SOURCE MATERIAL START
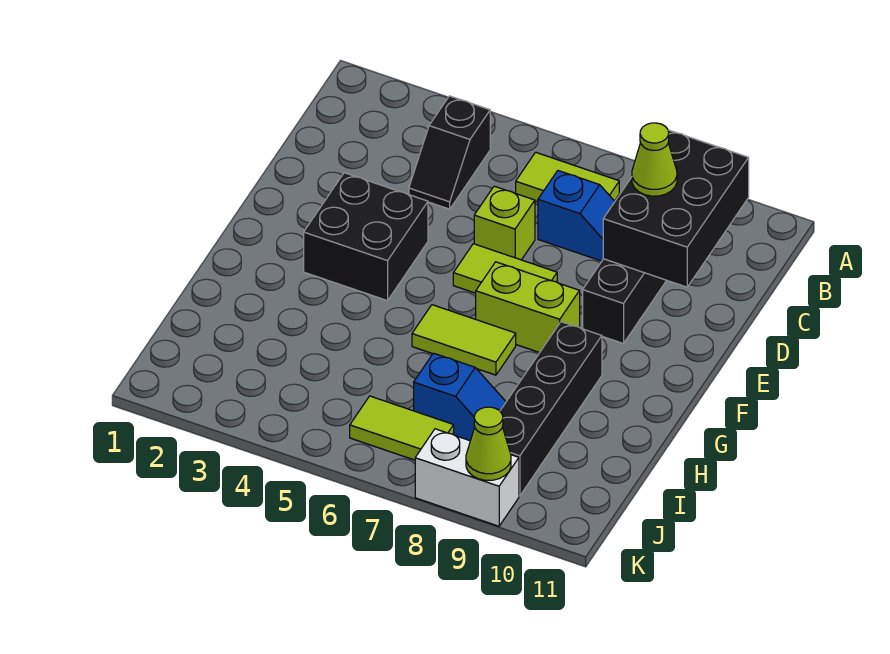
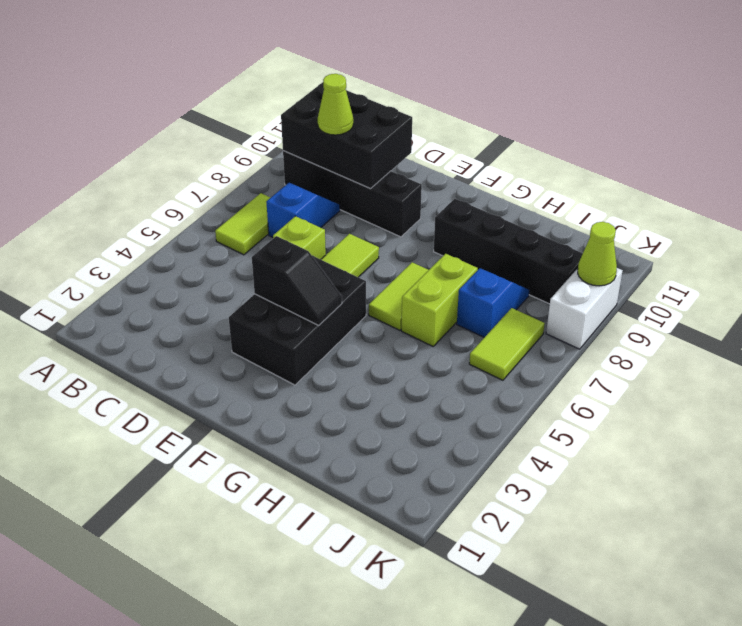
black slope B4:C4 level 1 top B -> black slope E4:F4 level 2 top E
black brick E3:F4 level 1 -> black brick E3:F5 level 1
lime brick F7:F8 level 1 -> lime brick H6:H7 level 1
SOURCE MATERIAL END
- _TASK GOAL_
Leave the images out and transcribe the remaining data above word for word.

- _ANSWER TO THE EXERCISE_
black slope B4:C4 level 1 top B -> black slope E4:F4 level 2 top E
black brick E3:F4 level 1 -> black brick E3:F5 level 1
lime brick F7:F8 level 1 -> lime brick H6:H7 level 1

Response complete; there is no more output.